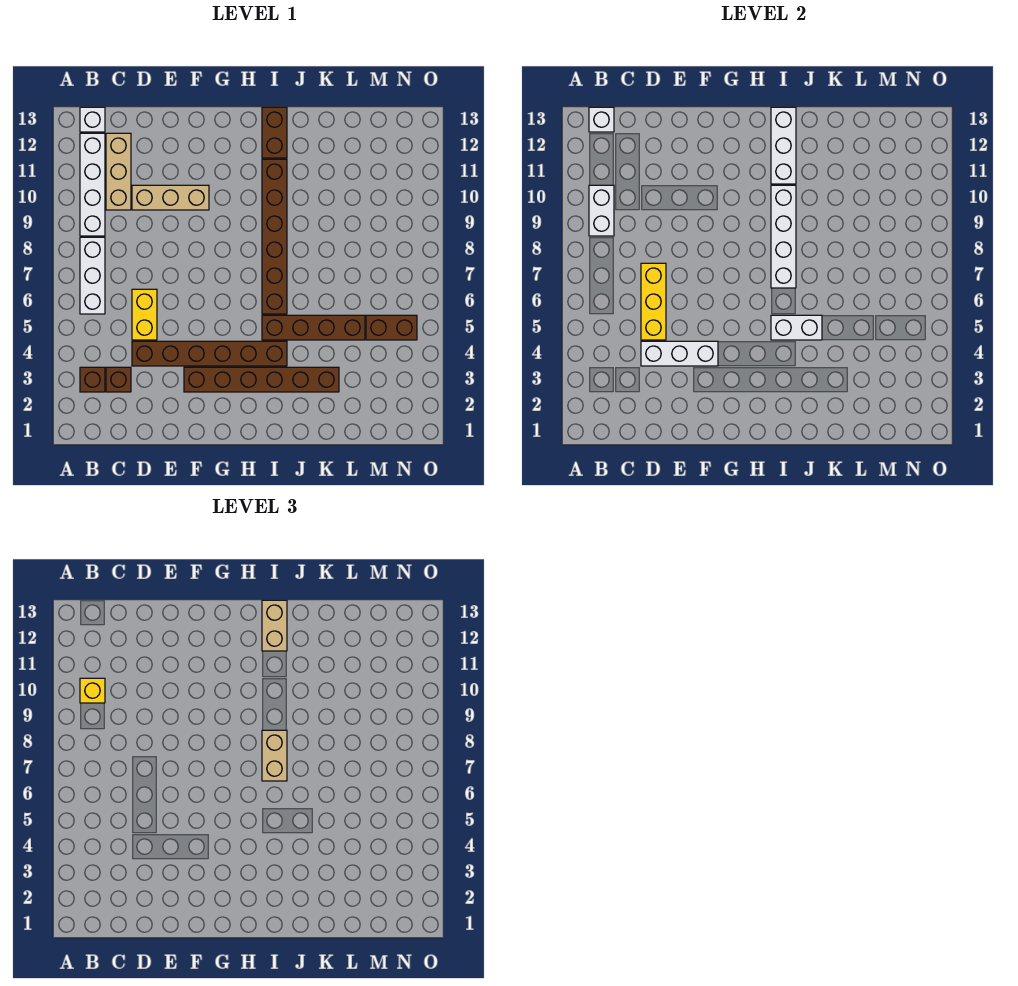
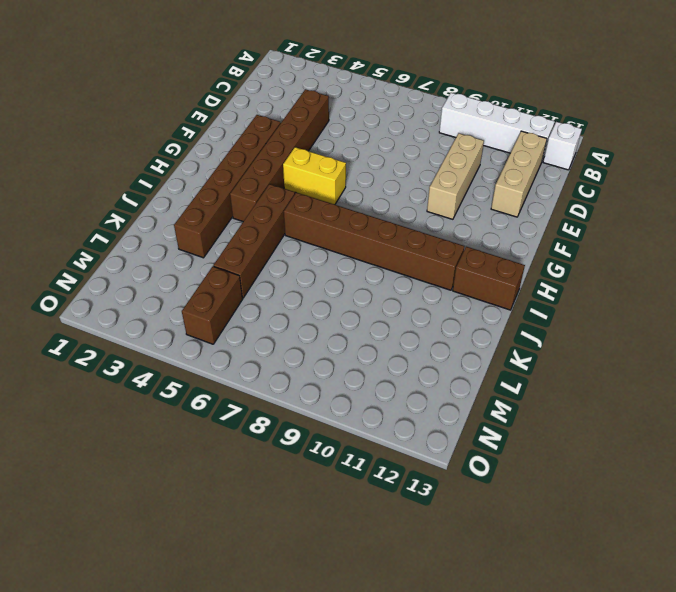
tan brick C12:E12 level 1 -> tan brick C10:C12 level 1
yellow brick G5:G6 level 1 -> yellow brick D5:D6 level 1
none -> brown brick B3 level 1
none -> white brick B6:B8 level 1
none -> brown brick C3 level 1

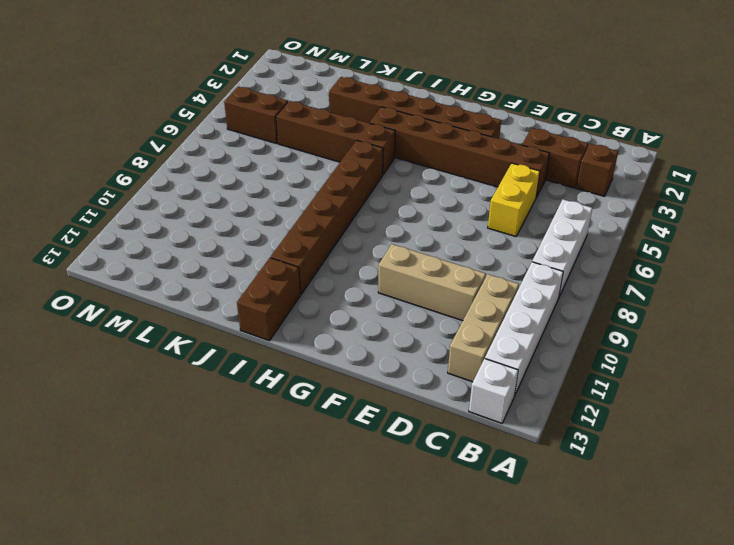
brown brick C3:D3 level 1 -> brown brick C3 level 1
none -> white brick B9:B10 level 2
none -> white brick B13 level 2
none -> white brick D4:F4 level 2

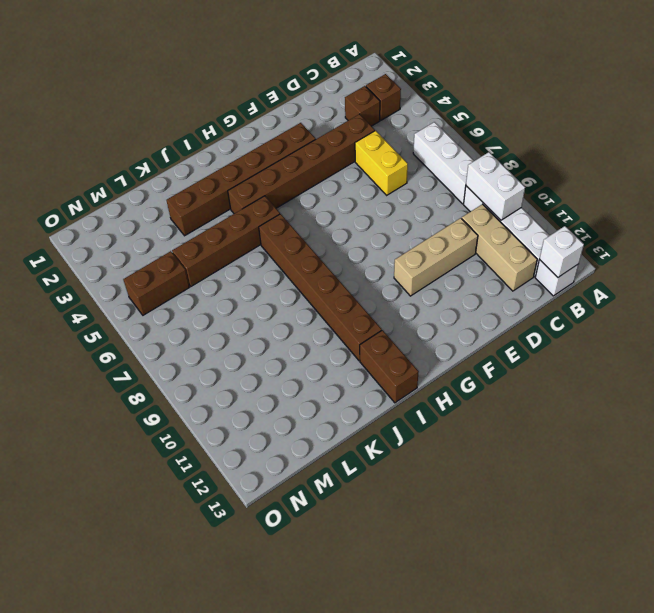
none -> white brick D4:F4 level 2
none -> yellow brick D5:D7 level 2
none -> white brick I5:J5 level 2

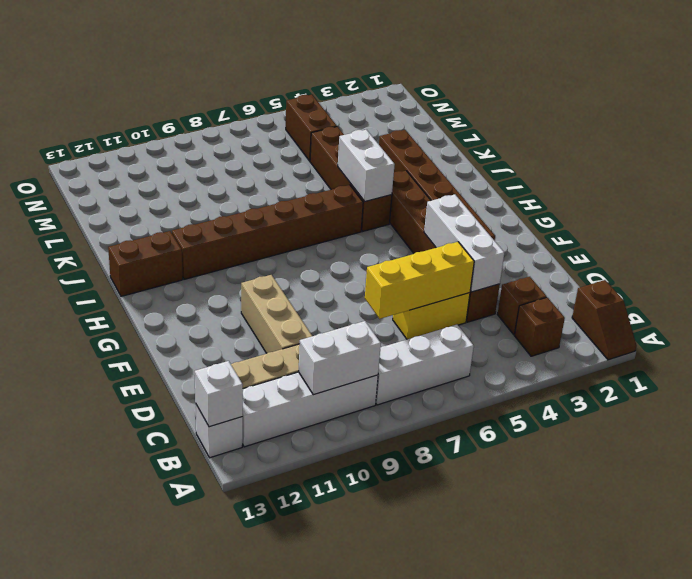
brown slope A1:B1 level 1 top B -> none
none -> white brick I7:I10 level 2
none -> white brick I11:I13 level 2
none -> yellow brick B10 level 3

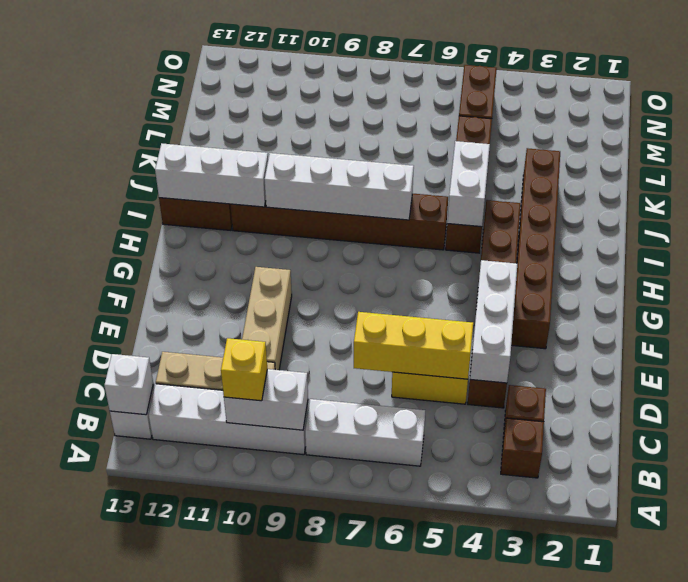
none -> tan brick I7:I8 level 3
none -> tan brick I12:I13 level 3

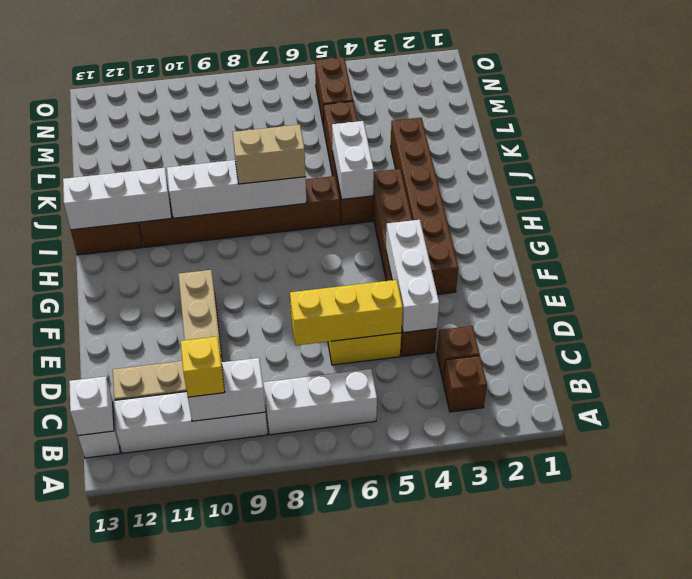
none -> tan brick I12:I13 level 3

○ ○ ○ ○ ○

→ What the task asks
Return every entry word for word, leaving the pictures out.

→ Task answer
tan brick C12:E12 level 1 -> tan brick C10:C12 level 1
yellow brick G5:G6 level 1 -> yellow brick D5:D6 level 1
none -> brown brick B3 level 1
none -> white brick B6:B8 level 1
none -> brown brick C3 level 1

brown brick C3:D3 level 1 -> brown brick C3 level 1
none -> white brick B9:B10 level 2
none -> white brick B13 level 2
none -> white brick D4:F4 level 2

none -> white brick D4:F4 level 2
none -> yellow brick D5:D7 level 2
none -> white brick I5:J5 level 2

brown slope A1:B1 level 1 top B -> none
none -> white brick I7:I10 level 2
none -> white brick I11:I13 level 2
none -> yellow brick B10 level 3

none -> tan brick I7:I8 level 3
none -> tan brick I12:I13 level 3

none -> tan brick I12:I13 level 3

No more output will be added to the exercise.